◆ **Task description**
Could you repeat all of the entries exactly, leaving out any pictures?

Collection entries
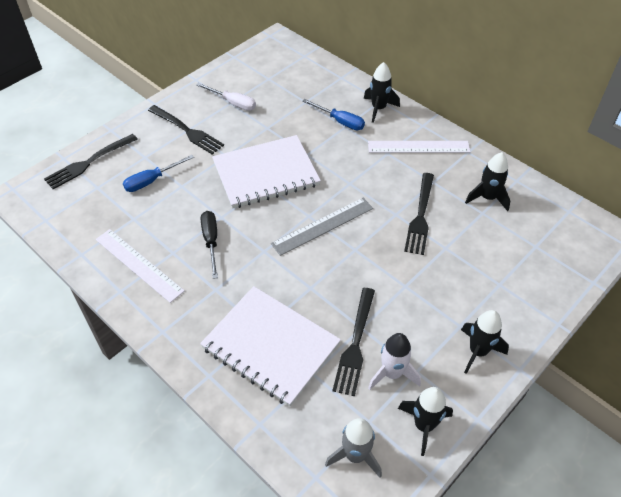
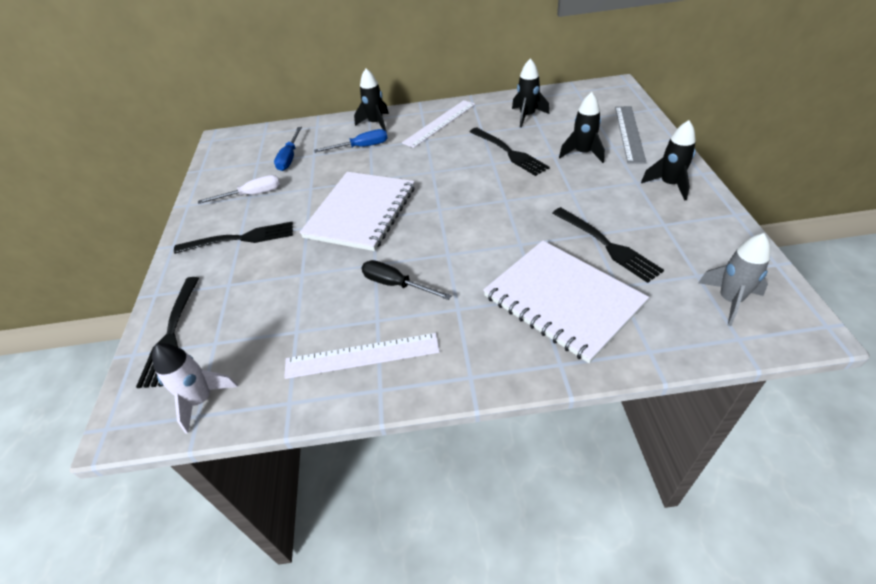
camera: 45 degrees left, 5 degrees down
(151, 181) = (266, 293): blue screwdriver -> blue screwdriver (289, 158)
(271, 346) = (563, 300): white notebook -> white notebook turned 60 degrees clockwise
(323, 226) = (460, 206): grey ruler -> grey ruler (629, 133)
(392, 373) = (656, 238): white rocket -> white rocket (201, 400)
(424, 425) = (723, 245): black rocket -> black rocket (582, 153)

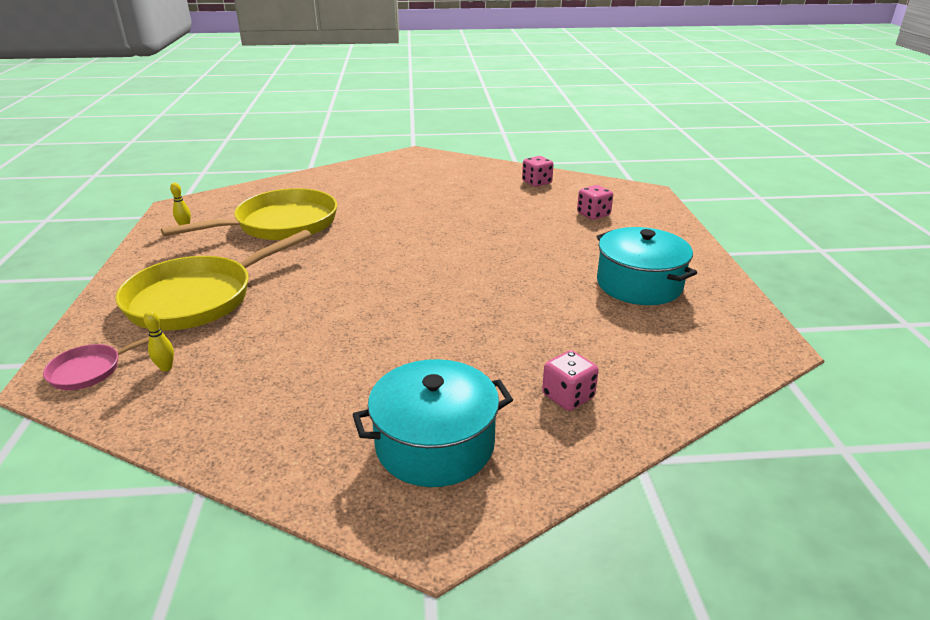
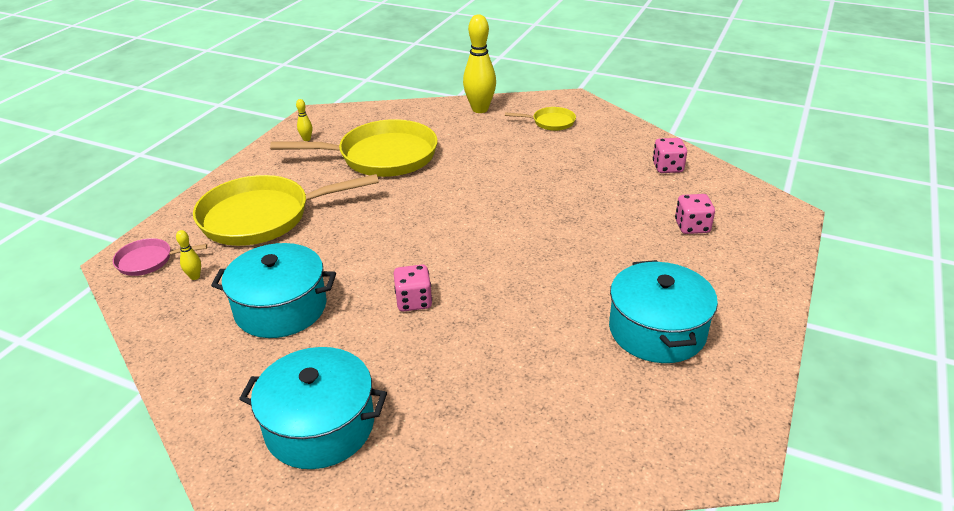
camera: 30 degrees right, 5 degrees up
(295, 365) = (281, 308): none -> turquoise pot
(341, 174) = (480, 109): none -> yellow bowling pin
(413, 171) = (550, 122): none -> yellow pan
(568, 396) = (467, 428): pink dice -> pink dice (414, 301)

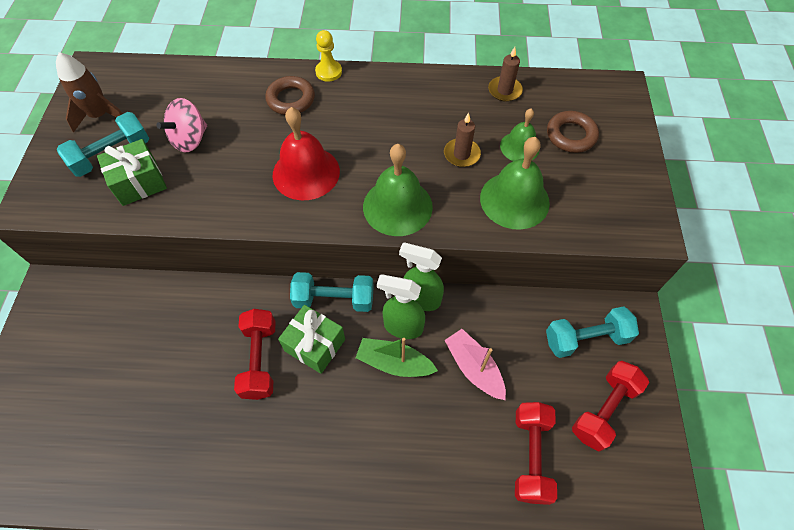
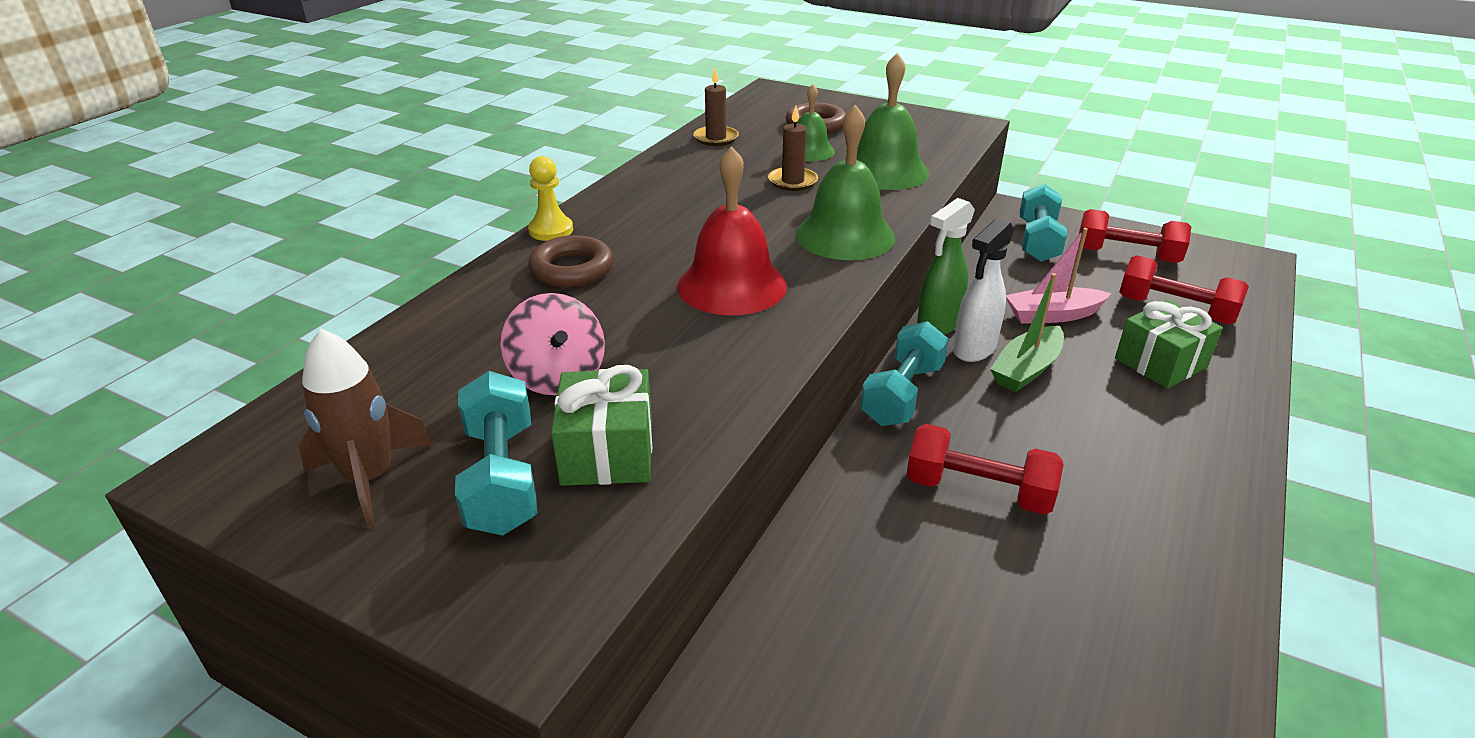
camera: 65 degrees left, 25 degrees down
(315, 345) = (973, 430): green gift -> green gift (1160, 363)
(402, 327) = (973, 349): green spray bottle -> white spray bottle
(603, 409) = (1126, 256): red dumbbell -> red dumbbell turned 45 degrees counterclockwise

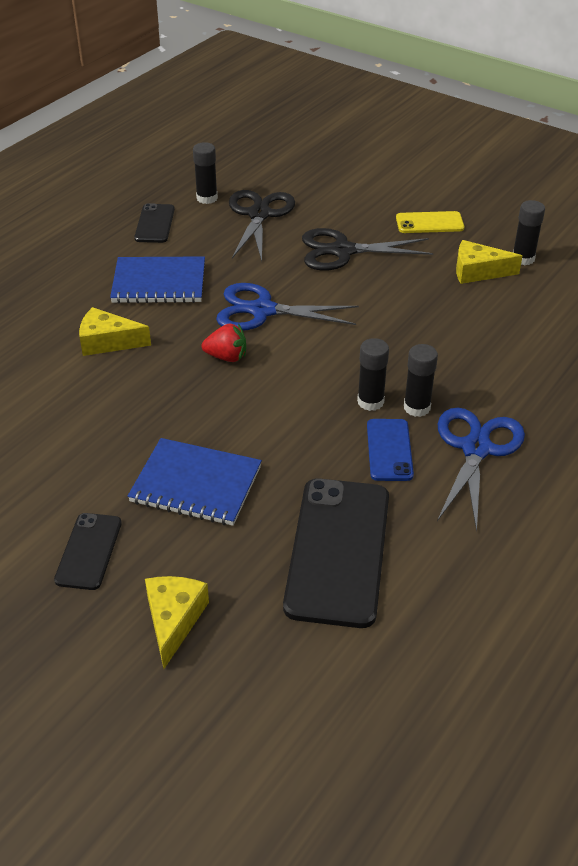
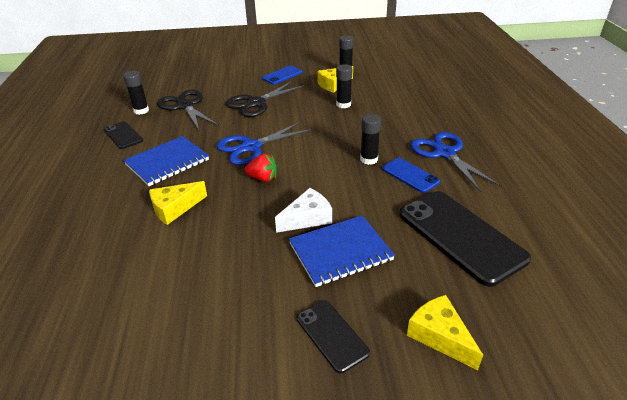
camera: 40 degrees left, 5 degrees down
(212, 429) = (307, 218): none -> white cheese
(226, 357) = (263, 178): red strawberry -> red strawberry turned 45 degrees clockwise
(417, 407) = (393, 150): black glue stick -> black glue stick (343, 104)
(429, 223) = (282, 75): yellow phone -> blue phone

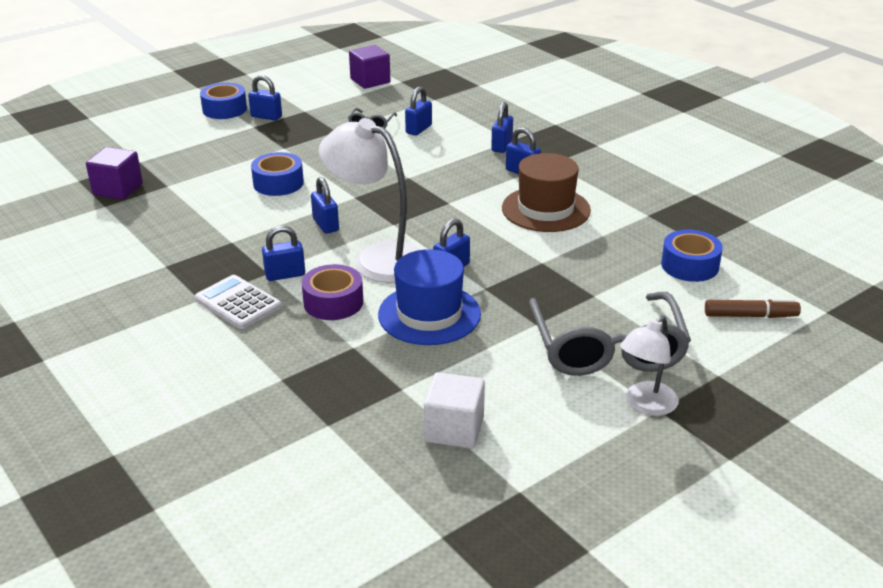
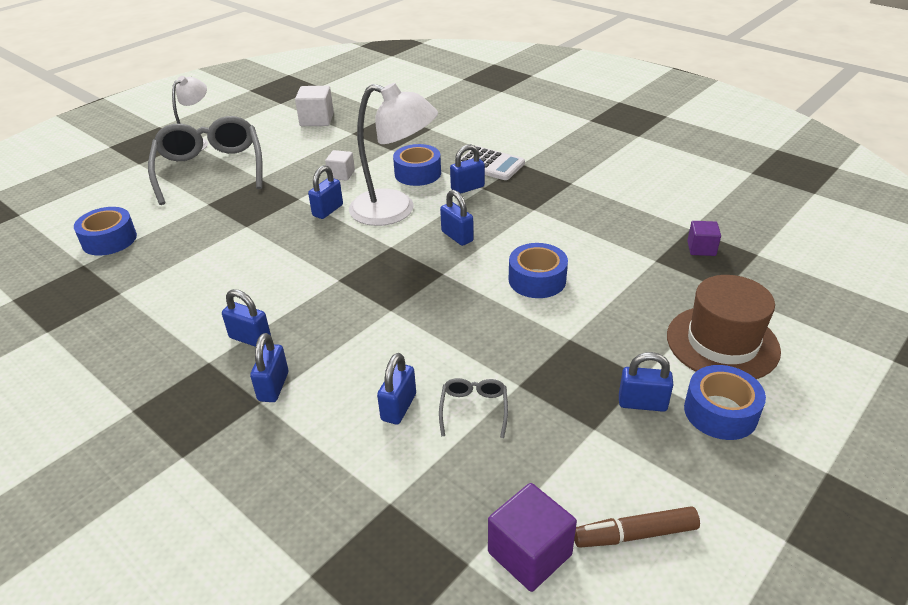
camera: 170 degrees right, 5 degrees up
(118, 189) = (701, 248): purple cube -> purple cube, size x0.63
(333, 302) = (418, 173): purple tape -> blue tape
(429, 314) = (341, 174): blue hat -> white cube
(546, 209) = (231, 285): brown hat -> brown hat (722, 343)
(750, 316) = (86, 203): brown marker -> brown marker (634, 534)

◆ **Reply**
camera: 45 degrees left, 5 degrees down
(151, 181) = (266, 293): blue screwdriver -> blue screwdriver (289, 158)
(271, 346) = (563, 300): white notebook -> white notebook turned 60 degrees clockwise
(323, 226) = (460, 206): grey ruler -> grey ruler (629, 133)
(392, 373) = (656, 238): white rocket -> white rocket (201, 400)
(424, 425) = (723, 245): black rocket -> black rocket (582, 153)

camera: 30 degrees right, 5 degrees up
(295, 365) = (281, 308): none -> turquoise pot
(341, 174) = (480, 109): none -> yellow bowling pin
(413, 171) = (550, 122): none -> yellow pan
(568, 396) = (467, 428): pink dice -> pink dice (414, 301)

camera: 65 degrees left, 25 degrees down
(315, 345) = (973, 430): green gift -> green gift (1160, 363)
(402, 327) = (973, 349): green spray bottle -> white spray bottle
(603, 409) = (1126, 256): red dumbbell -> red dumbbell turned 45 degrees counterclockwise

camera: 40 degrees left, 5 degrees down
(212, 429) = (307, 218): none -> white cheese
(226, 357) = (263, 178): red strawberry -> red strawberry turned 45 degrees clockwise
(417, 407) = (393, 150): black glue stick -> black glue stick (343, 104)
(429, 223) = (282, 75): yellow phone -> blue phone

camera: 170 degrees right, 5 degrees up
(118, 189) = (701, 248): purple cube -> purple cube, size x0.63
(333, 302) = (418, 173): purple tape -> blue tape
(429, 314) = (341, 174): blue hat -> white cube
(546, 209) = (231, 285): brown hat -> brown hat (722, 343)
(750, 316) = (86, 203): brown marker -> brown marker (634, 534)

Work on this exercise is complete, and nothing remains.